### PROBLEM DESCRIPTION
Go to the line holding "SD pin MISO: 14 -> 10" in the entries below and write out exactly every line down to and including the line holding "DRIVER3 pin ENA: D9 -> A3".

### RECORDS SHOWN
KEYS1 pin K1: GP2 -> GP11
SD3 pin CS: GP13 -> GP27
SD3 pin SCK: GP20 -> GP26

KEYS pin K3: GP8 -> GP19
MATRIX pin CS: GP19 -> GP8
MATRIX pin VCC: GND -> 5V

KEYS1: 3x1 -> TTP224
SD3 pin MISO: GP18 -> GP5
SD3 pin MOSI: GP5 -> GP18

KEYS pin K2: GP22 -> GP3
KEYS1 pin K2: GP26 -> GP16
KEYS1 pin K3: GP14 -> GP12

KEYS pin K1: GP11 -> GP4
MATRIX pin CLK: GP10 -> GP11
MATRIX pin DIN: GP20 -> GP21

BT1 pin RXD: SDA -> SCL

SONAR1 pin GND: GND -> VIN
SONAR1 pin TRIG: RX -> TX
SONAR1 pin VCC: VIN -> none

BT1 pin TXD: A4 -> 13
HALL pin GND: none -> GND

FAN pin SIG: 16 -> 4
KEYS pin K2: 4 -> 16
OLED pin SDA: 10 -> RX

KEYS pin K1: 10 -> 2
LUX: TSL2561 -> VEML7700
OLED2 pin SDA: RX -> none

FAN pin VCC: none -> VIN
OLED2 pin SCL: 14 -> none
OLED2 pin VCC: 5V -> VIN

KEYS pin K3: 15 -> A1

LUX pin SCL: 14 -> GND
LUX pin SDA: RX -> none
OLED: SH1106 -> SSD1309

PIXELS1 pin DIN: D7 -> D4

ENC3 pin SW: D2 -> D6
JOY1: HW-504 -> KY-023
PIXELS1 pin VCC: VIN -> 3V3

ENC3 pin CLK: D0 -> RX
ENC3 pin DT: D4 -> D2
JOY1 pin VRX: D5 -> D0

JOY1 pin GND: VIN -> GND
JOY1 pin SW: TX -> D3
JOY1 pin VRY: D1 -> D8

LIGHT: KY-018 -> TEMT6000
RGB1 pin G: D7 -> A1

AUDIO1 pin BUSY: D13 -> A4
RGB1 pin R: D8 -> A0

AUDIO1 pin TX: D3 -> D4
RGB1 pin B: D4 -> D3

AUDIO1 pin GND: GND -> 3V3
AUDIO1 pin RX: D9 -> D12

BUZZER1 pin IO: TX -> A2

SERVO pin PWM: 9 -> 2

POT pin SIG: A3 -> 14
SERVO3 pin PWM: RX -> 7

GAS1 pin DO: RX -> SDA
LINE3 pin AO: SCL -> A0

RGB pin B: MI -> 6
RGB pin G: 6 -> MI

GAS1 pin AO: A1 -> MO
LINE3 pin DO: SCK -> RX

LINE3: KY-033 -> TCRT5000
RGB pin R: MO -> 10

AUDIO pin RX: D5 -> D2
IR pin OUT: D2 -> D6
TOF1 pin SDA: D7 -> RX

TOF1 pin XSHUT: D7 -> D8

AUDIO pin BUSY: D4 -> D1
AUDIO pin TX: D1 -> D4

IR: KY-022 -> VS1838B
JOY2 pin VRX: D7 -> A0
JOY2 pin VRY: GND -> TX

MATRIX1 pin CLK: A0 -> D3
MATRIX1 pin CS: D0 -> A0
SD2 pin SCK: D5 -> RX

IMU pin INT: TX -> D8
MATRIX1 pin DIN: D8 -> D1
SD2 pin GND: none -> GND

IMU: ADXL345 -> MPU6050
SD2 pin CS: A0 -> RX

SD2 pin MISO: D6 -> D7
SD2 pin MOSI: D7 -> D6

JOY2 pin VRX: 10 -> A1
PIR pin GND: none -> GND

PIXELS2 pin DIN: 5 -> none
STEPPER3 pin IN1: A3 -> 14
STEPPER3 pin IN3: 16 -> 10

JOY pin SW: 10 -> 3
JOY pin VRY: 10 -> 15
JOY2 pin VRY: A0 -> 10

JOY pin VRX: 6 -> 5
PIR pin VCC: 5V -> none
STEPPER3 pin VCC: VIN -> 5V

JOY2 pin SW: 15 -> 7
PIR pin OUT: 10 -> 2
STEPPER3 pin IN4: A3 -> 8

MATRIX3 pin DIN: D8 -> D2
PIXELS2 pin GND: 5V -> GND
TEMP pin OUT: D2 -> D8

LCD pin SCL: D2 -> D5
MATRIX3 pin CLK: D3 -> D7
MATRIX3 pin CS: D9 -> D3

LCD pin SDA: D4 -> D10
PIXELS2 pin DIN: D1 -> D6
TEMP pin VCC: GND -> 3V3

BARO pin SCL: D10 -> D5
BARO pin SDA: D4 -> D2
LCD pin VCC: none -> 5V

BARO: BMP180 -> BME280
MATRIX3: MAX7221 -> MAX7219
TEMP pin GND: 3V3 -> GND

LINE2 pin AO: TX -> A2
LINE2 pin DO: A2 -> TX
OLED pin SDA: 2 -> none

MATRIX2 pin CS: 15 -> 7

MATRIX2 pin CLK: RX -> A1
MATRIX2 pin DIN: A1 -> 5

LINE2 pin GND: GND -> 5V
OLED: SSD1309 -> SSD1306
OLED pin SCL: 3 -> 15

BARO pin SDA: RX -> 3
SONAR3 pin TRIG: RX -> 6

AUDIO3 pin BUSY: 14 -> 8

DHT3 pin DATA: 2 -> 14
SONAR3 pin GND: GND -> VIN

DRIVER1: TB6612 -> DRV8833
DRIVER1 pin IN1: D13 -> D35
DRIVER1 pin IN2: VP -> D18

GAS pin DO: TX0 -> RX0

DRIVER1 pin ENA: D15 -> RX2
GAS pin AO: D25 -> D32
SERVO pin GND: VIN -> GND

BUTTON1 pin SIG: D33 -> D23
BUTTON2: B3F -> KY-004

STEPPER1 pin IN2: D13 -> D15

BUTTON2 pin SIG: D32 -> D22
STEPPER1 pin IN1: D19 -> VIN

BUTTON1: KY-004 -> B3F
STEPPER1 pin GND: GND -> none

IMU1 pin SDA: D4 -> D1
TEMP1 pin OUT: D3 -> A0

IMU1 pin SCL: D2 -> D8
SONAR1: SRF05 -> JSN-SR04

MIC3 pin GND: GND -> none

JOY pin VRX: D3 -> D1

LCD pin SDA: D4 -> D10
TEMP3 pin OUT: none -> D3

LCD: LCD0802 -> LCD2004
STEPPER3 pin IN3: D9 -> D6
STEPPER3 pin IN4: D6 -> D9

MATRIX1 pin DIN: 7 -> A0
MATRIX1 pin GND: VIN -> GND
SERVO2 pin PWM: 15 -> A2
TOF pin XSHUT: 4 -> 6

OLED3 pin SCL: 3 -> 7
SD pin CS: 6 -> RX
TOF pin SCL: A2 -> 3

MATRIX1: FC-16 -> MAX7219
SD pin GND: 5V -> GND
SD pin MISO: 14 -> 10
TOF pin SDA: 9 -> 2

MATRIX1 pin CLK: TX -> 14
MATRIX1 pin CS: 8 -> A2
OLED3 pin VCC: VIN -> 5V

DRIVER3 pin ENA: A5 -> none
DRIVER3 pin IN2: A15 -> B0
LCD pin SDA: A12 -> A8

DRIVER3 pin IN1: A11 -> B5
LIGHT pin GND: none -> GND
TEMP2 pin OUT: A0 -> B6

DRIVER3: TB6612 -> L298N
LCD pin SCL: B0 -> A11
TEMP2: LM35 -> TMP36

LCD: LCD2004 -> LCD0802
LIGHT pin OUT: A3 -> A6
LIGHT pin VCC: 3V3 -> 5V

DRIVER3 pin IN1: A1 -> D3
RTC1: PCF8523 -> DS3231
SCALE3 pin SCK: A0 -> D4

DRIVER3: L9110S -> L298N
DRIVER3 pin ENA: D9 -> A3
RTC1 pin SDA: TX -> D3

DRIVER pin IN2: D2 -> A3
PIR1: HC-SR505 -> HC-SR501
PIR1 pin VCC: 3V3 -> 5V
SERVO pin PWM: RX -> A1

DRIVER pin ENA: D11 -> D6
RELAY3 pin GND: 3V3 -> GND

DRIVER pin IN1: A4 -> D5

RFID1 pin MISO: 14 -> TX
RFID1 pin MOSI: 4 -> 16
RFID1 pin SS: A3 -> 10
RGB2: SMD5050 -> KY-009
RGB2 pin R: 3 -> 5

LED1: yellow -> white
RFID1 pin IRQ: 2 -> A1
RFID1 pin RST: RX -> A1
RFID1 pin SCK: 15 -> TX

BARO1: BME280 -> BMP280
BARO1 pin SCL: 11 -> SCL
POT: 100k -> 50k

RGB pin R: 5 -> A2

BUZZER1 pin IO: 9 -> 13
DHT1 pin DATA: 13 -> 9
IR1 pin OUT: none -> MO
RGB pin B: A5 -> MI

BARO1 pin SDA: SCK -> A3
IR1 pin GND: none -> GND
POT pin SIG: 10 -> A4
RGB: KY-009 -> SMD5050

### EXPECTED ANSWER
SD pin MISO: 14 -> 10
TOF pin SDA: 9 -> 2

MATRIX1 pin CLK: TX -> 14
MATRIX1 pin CS: 8 -> A2
OLED3 pin VCC: VIN -> 5V

DRIVER3 pin ENA: A5 -> none
DRIVER3 pin IN2: A15 -> B0
LCD pin SDA: A12 -> A8

DRIVER3 pin IN1: A11 -> B5
LIGHT pin GND: none -> GND
TEMP2 pin OUT: A0 -> B6

DRIVER3: TB6612 -> L298N
LCD pin SCL: B0 -> A11
TEMP2: LM35 -> TMP36

LCD: LCD2004 -> LCD0802
LIGHT pin OUT: A3 -> A6
LIGHT pin VCC: 3V3 -> 5V

DRIVER3 pin IN1: A1 -> D3
RTC1: PCF8523 -> DS3231
SCALE3 pin SCK: A0 -> D4

DRIVER3: L9110S -> L298N
DRIVER3 pin ENA: D9 -> A3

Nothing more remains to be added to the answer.